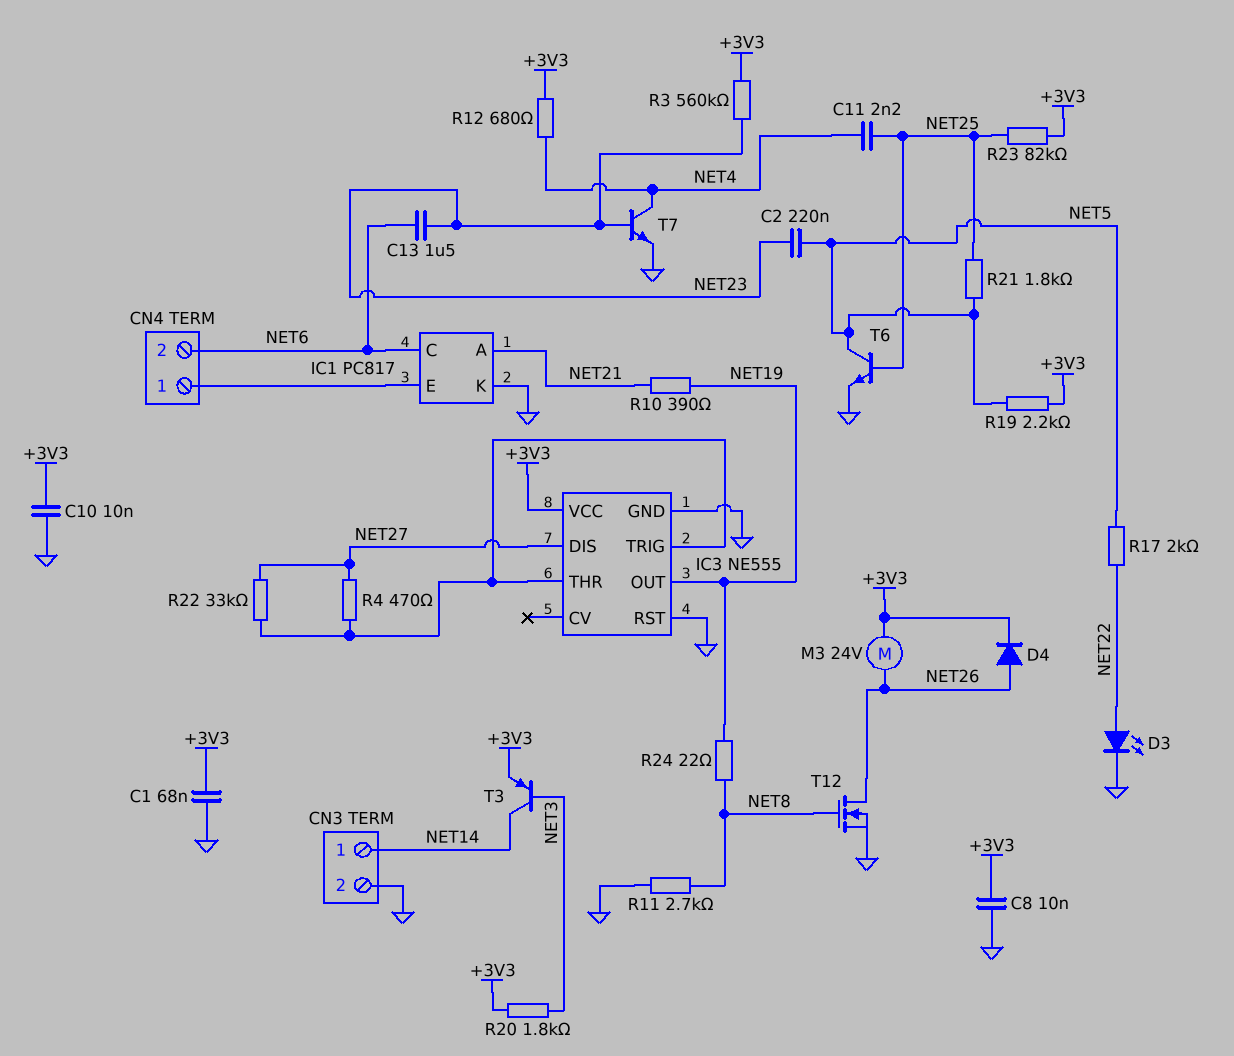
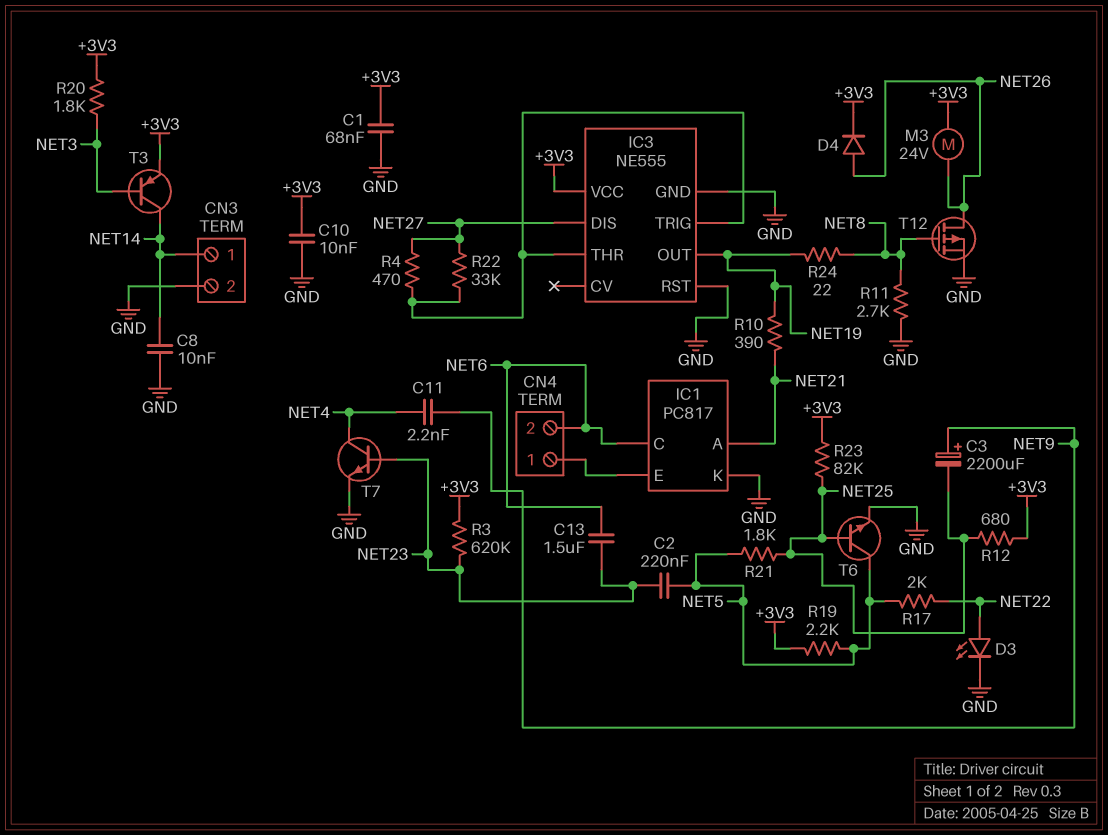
C3: none -> 2200uF (plus NET9, minus NET25)
C8: 10nF (+3V3, GND) -> 10nF (GND, NET14)
C11: 2.2nF (NET4, NET25) -> 2.2nF (NET4, NET9)
R3: 560k (+3V3, NET23) -> 620k (+3V3, NET23)
R12: 680 (+3V3, NET4) -> 680 (+3V3, NET25)
T12: NMOS (G NET8, D NET26, S GND) -> PMOS (G NET8, D NET26, S GND)

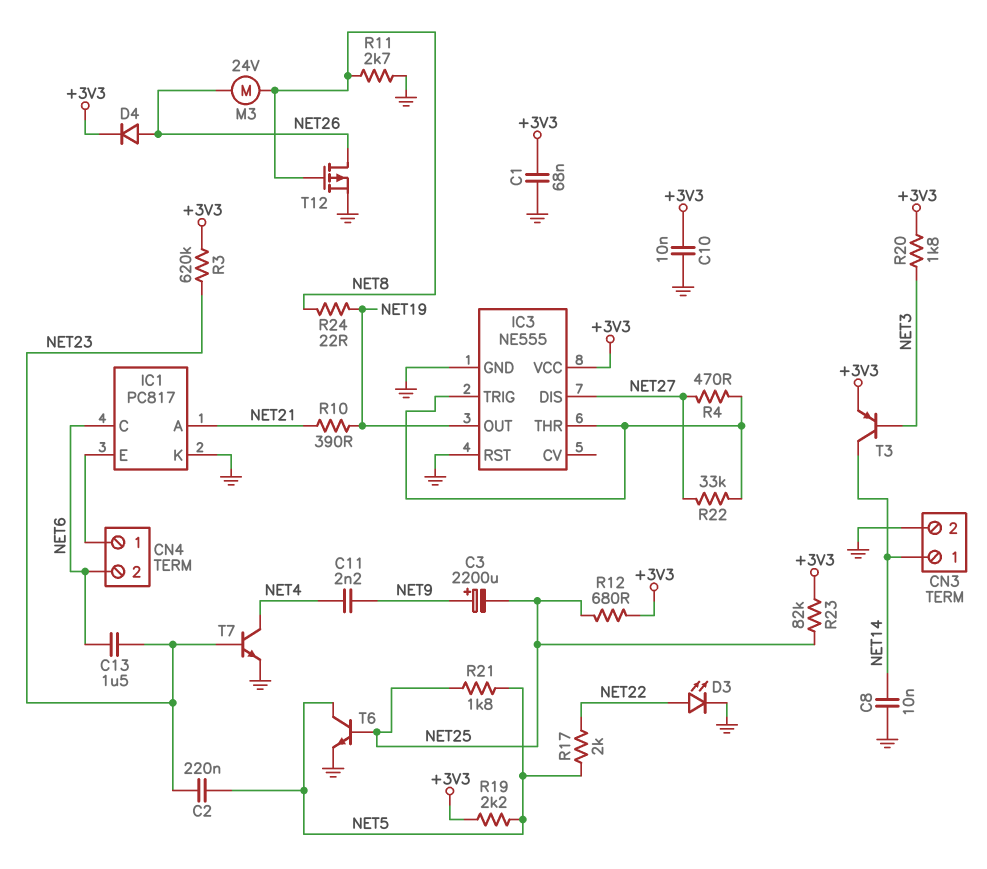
M3: motor 24V (+3V3, NET26) -> motor 24V (NET8, NET26)

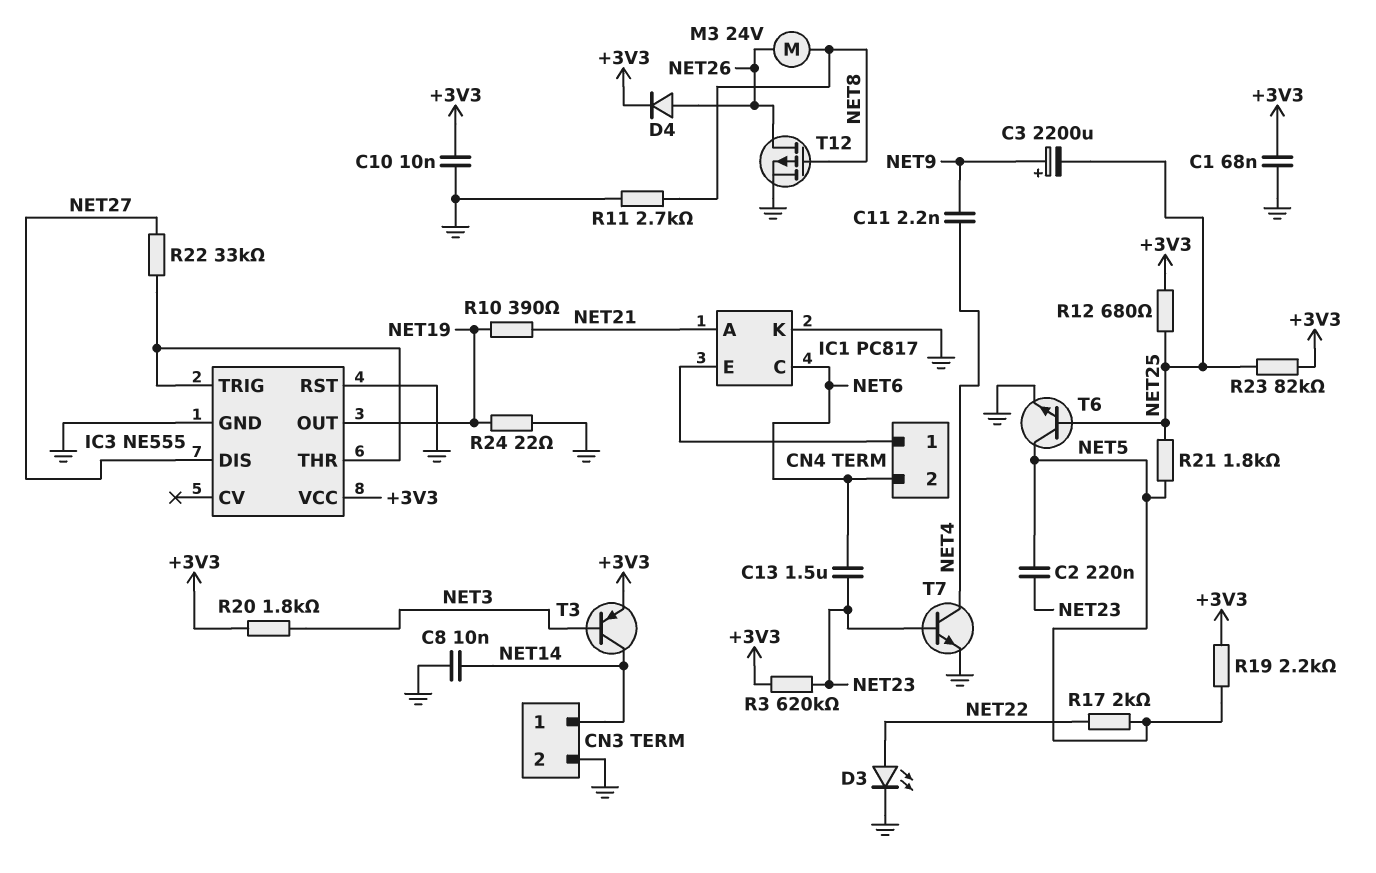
R4: 470 (IC3/THR, NET27) -> none
R24: 22 (NET8, NET19) -> 22 (GND, NET19)

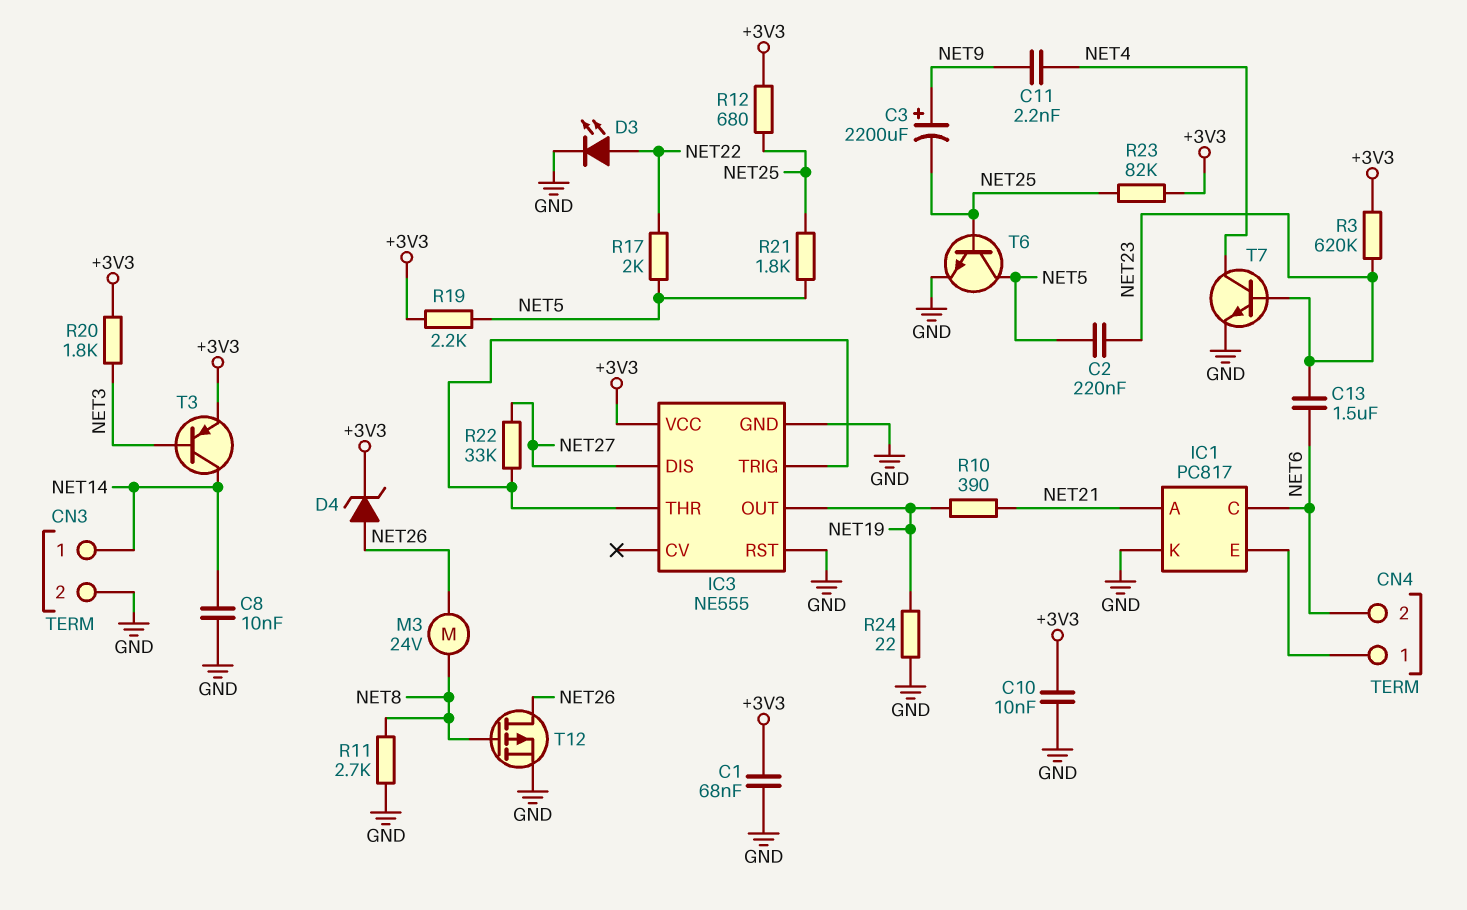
D4: diode (A NET26, K +3V3) -> zener (A NET26, K +3V3)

★ ★ ★ ★

WORK ITEM :: Go through the listing above and find each line that contains "none", then copy it.

ANSWER FOR THIS EXERCISE ::
C3: none -> 2200uF (plus NET9, minus NET25)
R4: 470 (IC3/THR, NET27) -> none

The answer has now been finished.